## Problem to work on:
Copy every line of the entries that includes the word "NMOS".

Stored items from a collection:
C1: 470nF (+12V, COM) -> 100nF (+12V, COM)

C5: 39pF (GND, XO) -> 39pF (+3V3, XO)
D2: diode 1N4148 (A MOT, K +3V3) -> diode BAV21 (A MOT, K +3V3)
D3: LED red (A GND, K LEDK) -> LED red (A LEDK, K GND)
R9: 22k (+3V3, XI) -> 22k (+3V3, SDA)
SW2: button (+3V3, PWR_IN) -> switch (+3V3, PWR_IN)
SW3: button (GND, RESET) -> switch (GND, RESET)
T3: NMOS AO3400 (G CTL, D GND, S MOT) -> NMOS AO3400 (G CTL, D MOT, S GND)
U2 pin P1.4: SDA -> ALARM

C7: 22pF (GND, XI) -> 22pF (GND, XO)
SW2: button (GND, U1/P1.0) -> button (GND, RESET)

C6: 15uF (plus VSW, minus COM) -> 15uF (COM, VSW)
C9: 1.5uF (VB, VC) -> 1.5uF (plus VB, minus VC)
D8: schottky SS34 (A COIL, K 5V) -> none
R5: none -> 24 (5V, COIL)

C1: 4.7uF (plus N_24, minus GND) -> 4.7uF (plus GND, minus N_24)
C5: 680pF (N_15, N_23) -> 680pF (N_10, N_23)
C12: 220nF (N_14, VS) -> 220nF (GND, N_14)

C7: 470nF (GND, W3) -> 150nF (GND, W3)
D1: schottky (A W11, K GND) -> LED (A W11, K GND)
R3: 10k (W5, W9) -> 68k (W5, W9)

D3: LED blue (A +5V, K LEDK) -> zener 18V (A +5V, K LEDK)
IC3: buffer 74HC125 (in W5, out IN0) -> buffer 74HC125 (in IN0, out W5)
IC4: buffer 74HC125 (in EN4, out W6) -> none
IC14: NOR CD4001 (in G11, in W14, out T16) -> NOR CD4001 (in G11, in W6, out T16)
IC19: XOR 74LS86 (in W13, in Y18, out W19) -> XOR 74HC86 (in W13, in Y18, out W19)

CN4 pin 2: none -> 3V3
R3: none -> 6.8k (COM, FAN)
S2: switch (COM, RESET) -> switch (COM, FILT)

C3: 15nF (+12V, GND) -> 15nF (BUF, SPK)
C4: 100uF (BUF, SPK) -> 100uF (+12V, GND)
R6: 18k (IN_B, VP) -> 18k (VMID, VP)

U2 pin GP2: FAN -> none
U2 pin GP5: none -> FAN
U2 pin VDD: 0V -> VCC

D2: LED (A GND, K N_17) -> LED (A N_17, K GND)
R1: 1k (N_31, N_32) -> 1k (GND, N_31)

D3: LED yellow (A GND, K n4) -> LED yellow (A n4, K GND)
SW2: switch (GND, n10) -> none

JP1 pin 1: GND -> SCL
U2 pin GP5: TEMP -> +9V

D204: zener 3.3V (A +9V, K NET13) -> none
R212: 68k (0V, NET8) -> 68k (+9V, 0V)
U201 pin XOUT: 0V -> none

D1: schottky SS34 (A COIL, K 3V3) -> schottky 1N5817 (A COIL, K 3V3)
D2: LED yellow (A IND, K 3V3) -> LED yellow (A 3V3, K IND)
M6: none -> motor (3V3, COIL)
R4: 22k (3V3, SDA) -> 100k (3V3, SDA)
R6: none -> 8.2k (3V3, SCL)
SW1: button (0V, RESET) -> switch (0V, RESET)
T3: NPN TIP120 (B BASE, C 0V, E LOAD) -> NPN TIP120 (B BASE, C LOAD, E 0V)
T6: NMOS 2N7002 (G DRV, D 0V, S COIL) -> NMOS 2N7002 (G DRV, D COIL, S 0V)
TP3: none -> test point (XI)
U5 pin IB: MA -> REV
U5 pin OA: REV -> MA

## Worked solution:
T3: NMOS AO3400 (G CTL, D GND, S MOT) -> NMOS AO3400 (G CTL, D MOT, S GND)
T6: NMOS 2N7002 (G DRV, D 0V, S COIL) -> NMOS 2N7002 (G DRV, D COIL, S 0V)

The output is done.